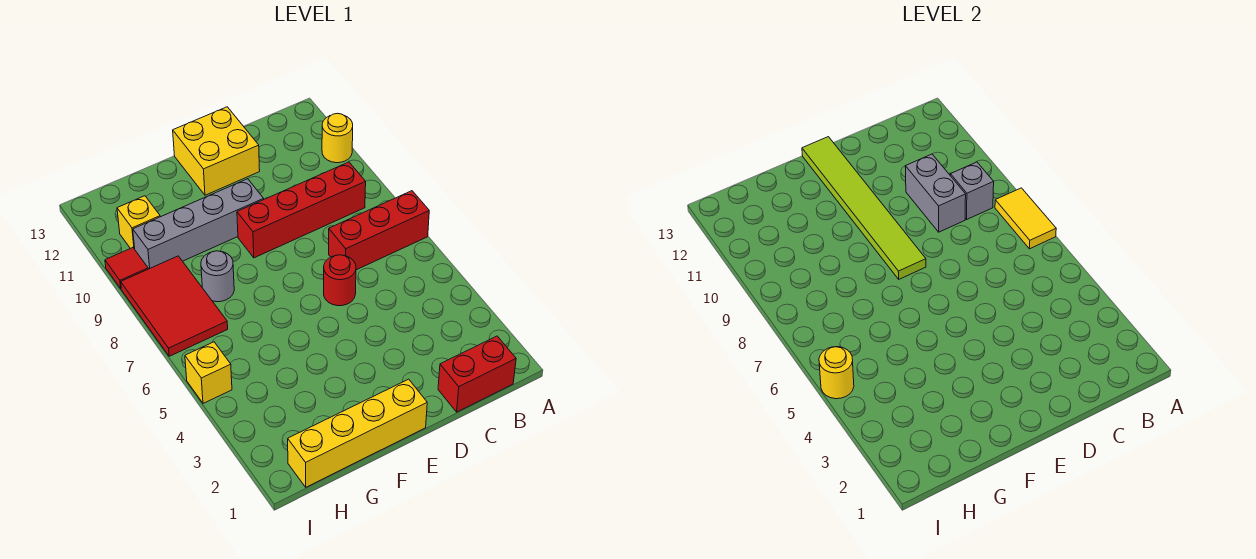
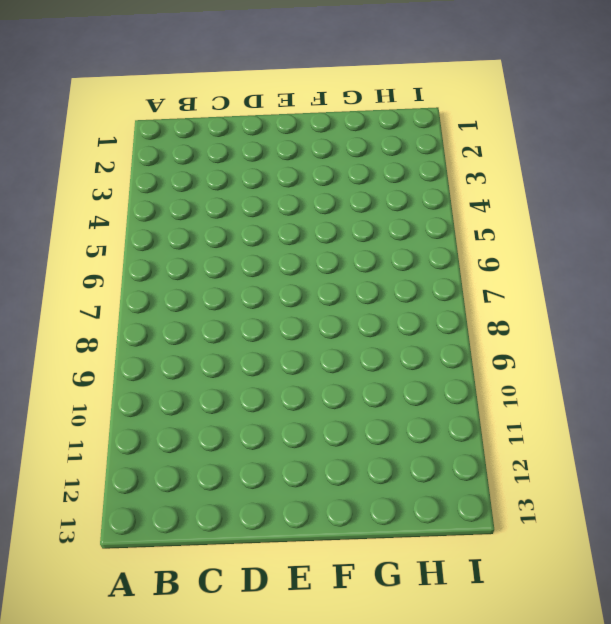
none -> red brick A7:C7 level 1
none -> yellow round brick A11 level 1
none -> red brick B1:C1 level 1

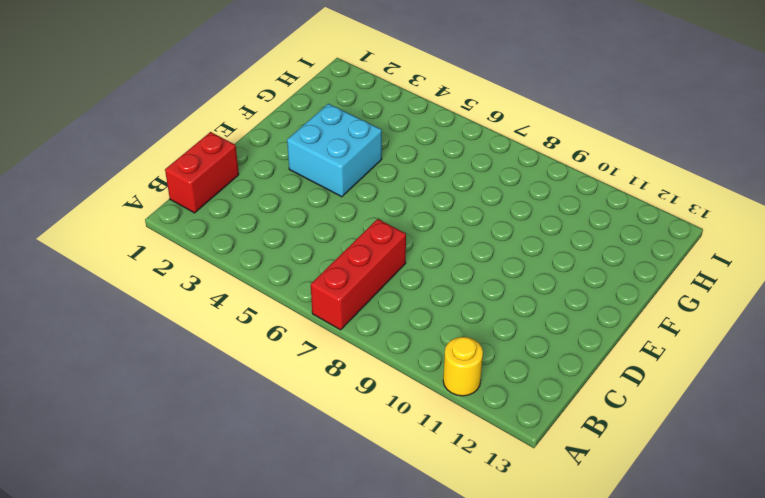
cyan brick E3:F4 level 1 -> none
none -> red brick B9:E9 level 1
none -> red round brick D6 level 1
none -> yellow brick D12:E13 level 1

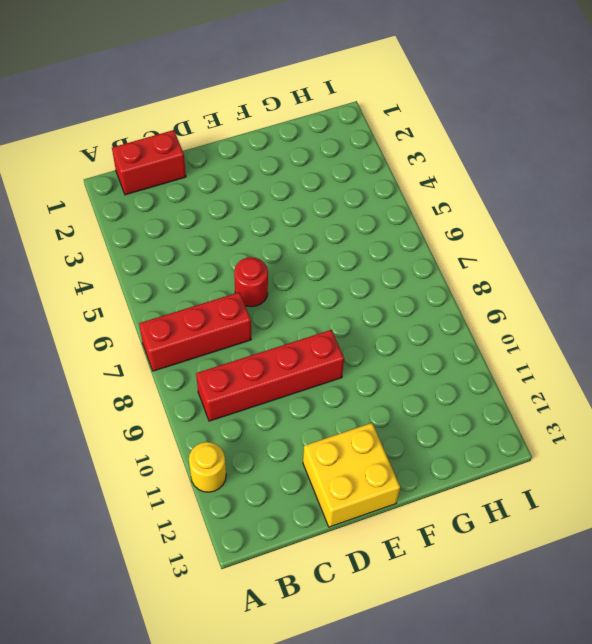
none -> yellow brick E1:H1 level 1
none -> grey brick E10:H10 level 1
none -> grey round brick G8 level 1

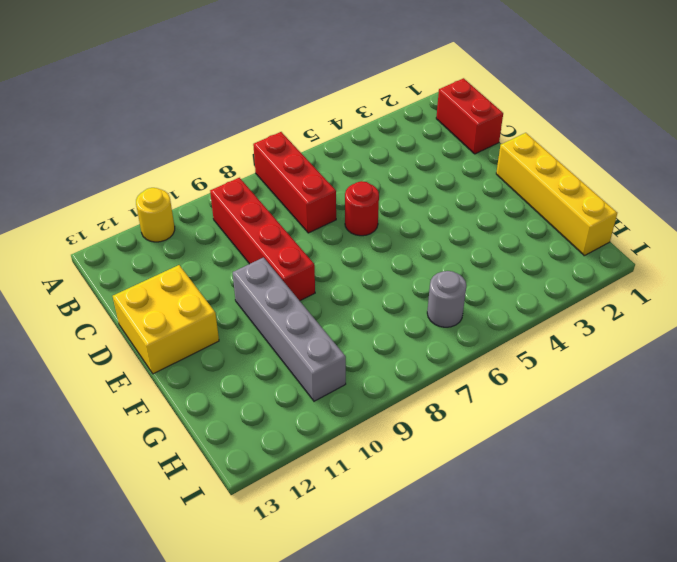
grey round brick H6 level 1 -> grey round brick G8 level 1
none -> red tile H7:I9 level 1
none -> yellow brick H11 level 1
none -> yellow brick I5 level 1

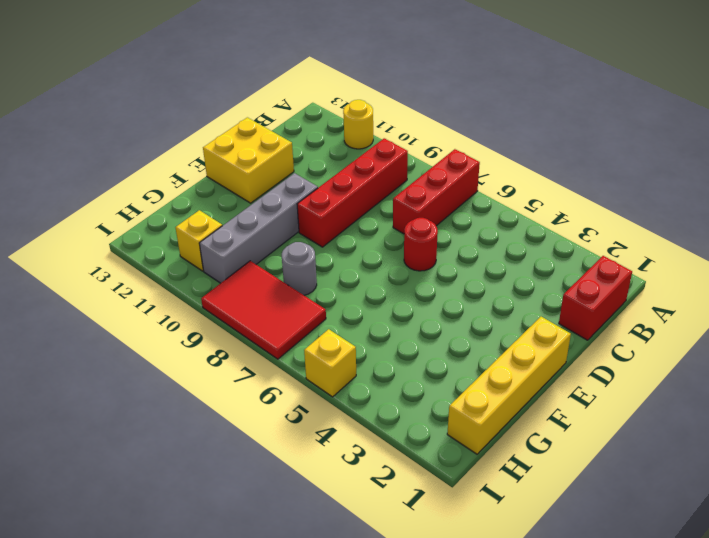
none -> red tile I10 level 1
none -> yellow tile A7:A8 level 2
none -> grey brick B9 level 2

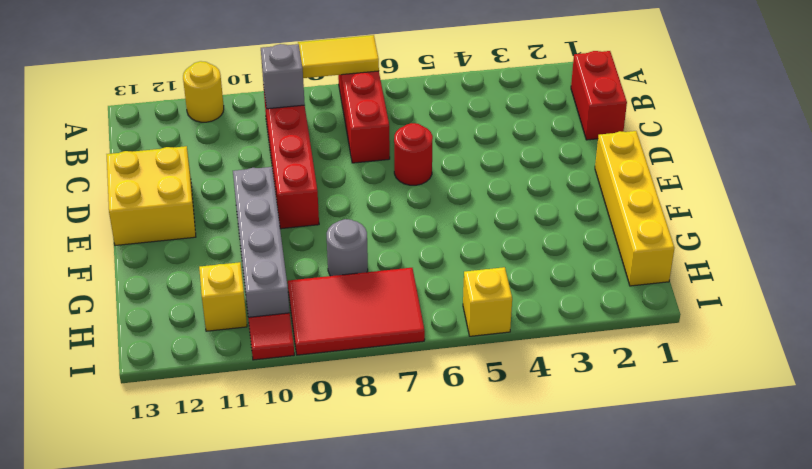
none -> grey brick C9:C10 level 2
none -> lime tile E8:E13 level 2
none -> yellow round brick I5 level 2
+--
**ABOUT THIS TASK:**
Copy out, with no pictures, the lines from the one containing "none -> grey brick E10:H10 level 1" through the last line of the data above, both ends included and each word unchanged.

**WRITTEN RESPONSE:**
none -> grey brick E10:H10 level 1
none -> grey round brick G8 level 1

grey round brick H6 level 1 -> grey round brick G8 level 1
none -> red tile H7:I9 level 1
none -> yellow brick H11 level 1
none -> yellow brick I5 level 1

none -> red tile I10 level 1
none -> yellow tile A7:A8 level 2
none -> grey brick B9 level 2

none -> grey brick C9:C10 level 2
none -> lime tile E8:E13 level 2
none -> yellow round brick I5 level 2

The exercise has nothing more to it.